◆ Exercise description
Which lines of the entries below hold the word "pink"? Report each of them.

◆ Excerpted data

BEGIN

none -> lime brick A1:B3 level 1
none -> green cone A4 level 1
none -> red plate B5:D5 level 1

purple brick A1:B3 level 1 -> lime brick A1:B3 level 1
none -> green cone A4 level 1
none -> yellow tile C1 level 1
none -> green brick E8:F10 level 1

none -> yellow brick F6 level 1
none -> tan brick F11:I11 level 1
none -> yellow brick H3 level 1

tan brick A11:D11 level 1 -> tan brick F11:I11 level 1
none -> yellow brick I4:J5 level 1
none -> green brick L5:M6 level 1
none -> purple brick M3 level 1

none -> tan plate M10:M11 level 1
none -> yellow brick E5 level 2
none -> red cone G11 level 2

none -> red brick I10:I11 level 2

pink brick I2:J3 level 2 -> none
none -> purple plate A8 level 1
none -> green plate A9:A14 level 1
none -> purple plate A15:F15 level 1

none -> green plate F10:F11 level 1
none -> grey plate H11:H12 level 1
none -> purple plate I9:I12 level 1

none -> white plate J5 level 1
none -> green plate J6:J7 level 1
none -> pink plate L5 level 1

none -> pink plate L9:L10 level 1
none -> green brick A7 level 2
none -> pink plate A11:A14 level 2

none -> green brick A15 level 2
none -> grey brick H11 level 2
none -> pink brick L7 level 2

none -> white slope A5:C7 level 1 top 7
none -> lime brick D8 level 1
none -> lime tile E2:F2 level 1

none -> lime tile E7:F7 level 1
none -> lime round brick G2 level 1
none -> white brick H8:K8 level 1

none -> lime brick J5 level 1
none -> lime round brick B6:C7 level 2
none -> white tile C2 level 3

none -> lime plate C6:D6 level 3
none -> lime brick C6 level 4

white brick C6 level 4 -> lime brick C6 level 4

END

◆ Response to the exercise
pink brick I2:J3 level 2 -> none
none -> pink plate L5 level 1
none -> pink plate L9:L10 level 1
none -> pink plate A11:A14 level 2
none -> pink brick L7 level 2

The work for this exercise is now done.